[Start of section]

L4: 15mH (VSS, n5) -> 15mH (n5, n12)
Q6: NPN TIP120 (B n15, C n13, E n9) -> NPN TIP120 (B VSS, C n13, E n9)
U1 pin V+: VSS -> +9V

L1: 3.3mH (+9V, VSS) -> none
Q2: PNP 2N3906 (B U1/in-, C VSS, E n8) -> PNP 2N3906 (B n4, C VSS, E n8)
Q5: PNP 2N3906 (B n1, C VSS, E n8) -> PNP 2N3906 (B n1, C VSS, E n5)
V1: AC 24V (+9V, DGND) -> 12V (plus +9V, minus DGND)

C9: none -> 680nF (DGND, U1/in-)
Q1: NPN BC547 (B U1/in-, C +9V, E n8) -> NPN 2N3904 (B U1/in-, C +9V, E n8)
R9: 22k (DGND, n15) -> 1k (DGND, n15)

[End of section]

__WORK TO COMPLETE__
Go through the records and output them all, word for word.

__OUTPUT FOR THIS TASK__
L4: 15mH (VSS, n5) -> 15mH (n5, n12)
Q6: NPN TIP120 (B n15, C n13, E n9) -> NPN TIP120 (B VSS, C n13, E n9)
U1 pin V+: VSS -> +9V

L1: 3.3mH (+9V, VSS) -> none
Q2: PNP 2N3906 (B U1/in-, C VSS, E n8) -> PNP 2N3906 (B n4, C VSS, E n8)
Q5: PNP 2N3906 (B n1, C VSS, E n8) -> PNP 2N3906 (B n1, C VSS, E n5)
V1: AC 24V (+9V, DGND) -> 12V (plus +9V, minus DGND)

C9: none -> 680nF (DGND, U1/in-)
Q1: NPN BC547 (B U1/in-, C +9V, E n8) -> NPN 2N3904 (B U1/in-, C +9V, E n8)
R9: 22k (DGND, n15) -> 1k (DGND, n15)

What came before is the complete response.